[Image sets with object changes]
--------------------------------------------------

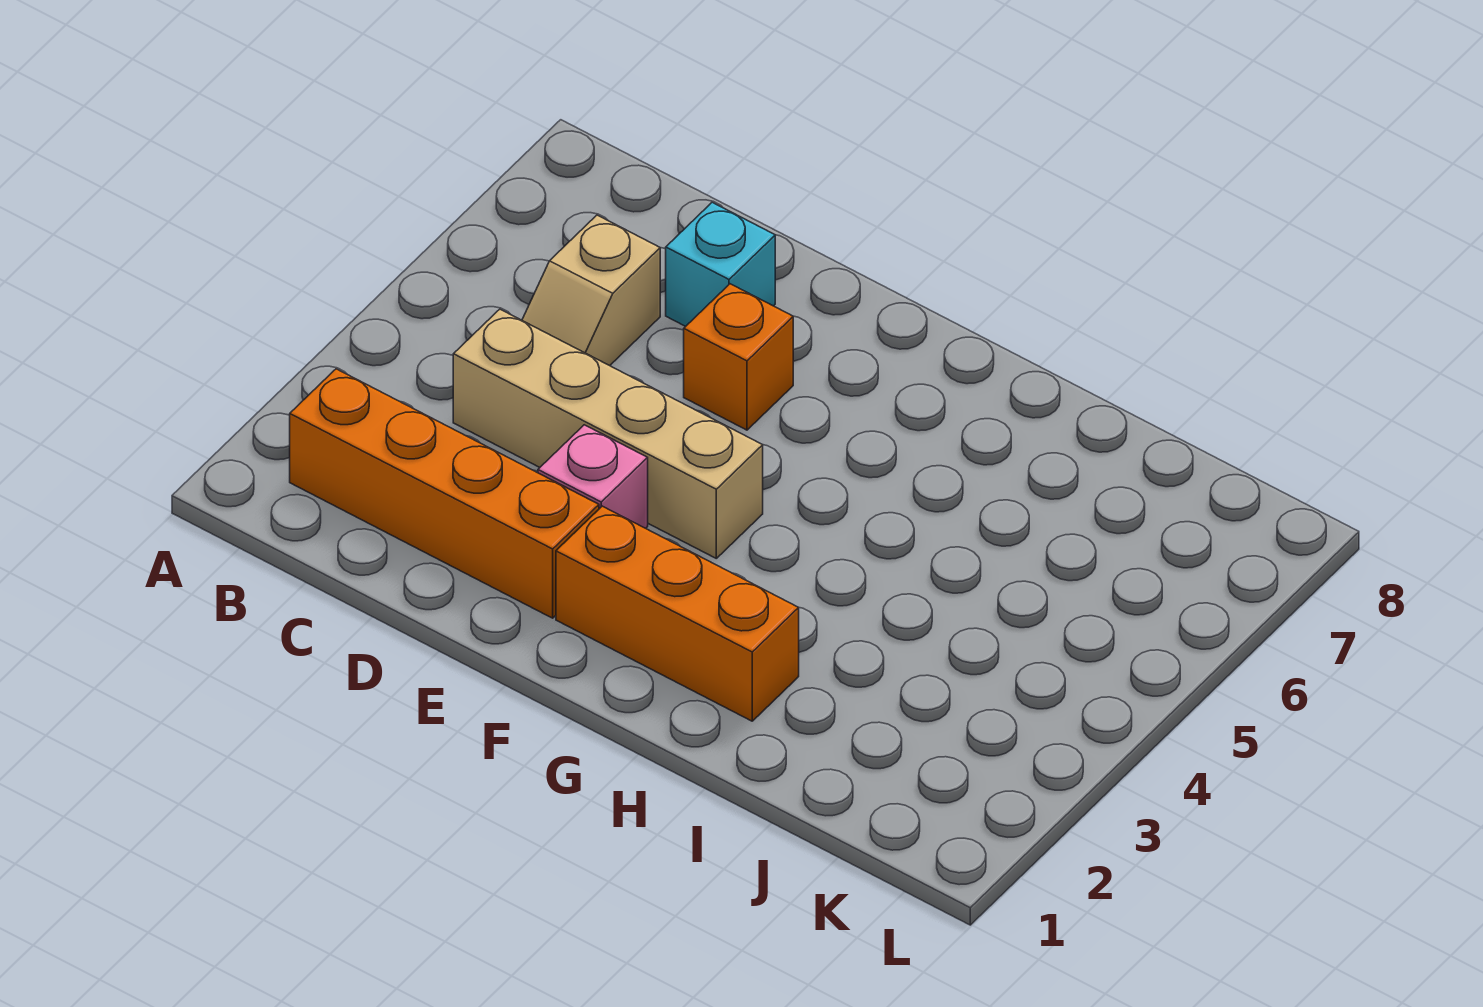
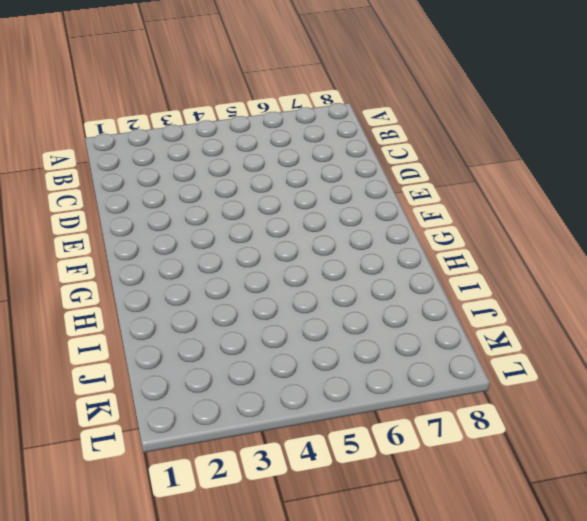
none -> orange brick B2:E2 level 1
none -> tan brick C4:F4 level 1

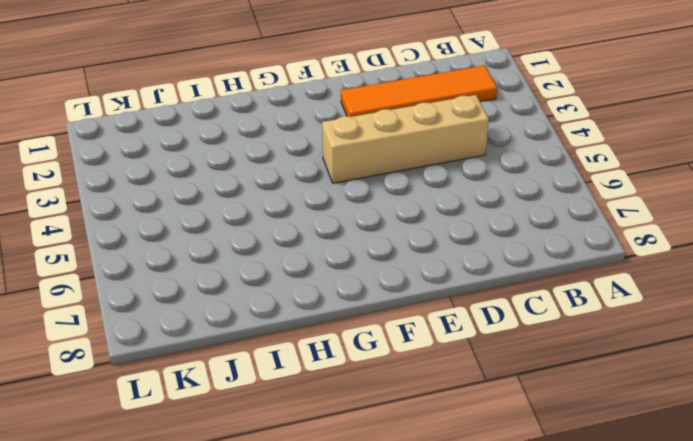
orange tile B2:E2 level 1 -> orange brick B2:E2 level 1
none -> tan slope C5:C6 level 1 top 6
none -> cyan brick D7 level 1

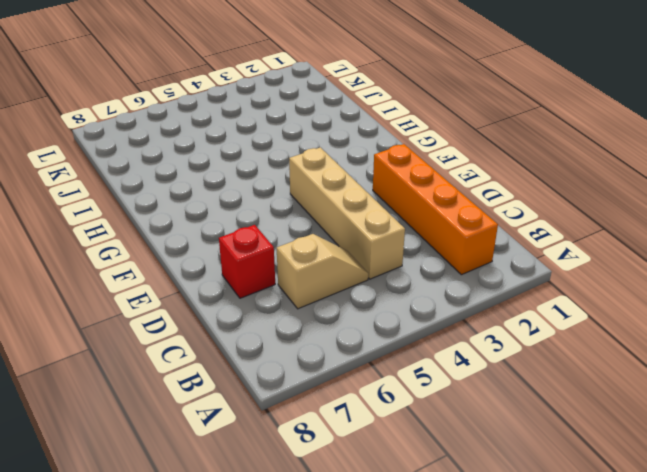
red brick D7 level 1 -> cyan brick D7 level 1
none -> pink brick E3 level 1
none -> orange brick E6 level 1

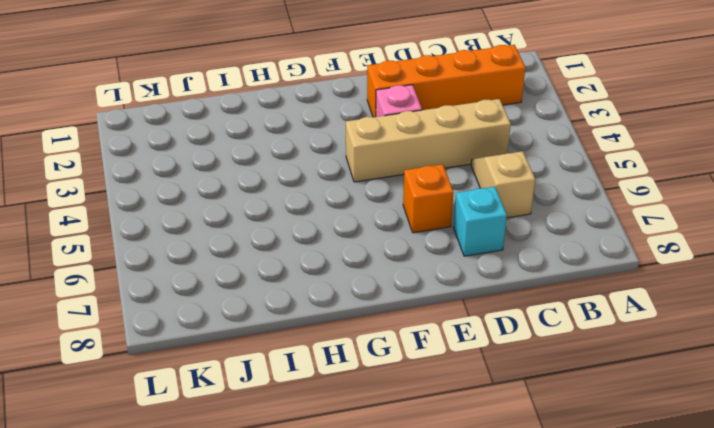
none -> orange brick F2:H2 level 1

--------------------------------------------------

The task: Restate word for word the lines from the one holding "red brick D7 level 1 -> cyan brick D7 level 1" down through the last line of the records above, and do not include the pictures.

Output:
red brick D7 level 1 -> cyan brick D7 level 1
none -> pink brick E3 level 1
none -> orange brick E6 level 1

none -> orange brick F2:H2 level 1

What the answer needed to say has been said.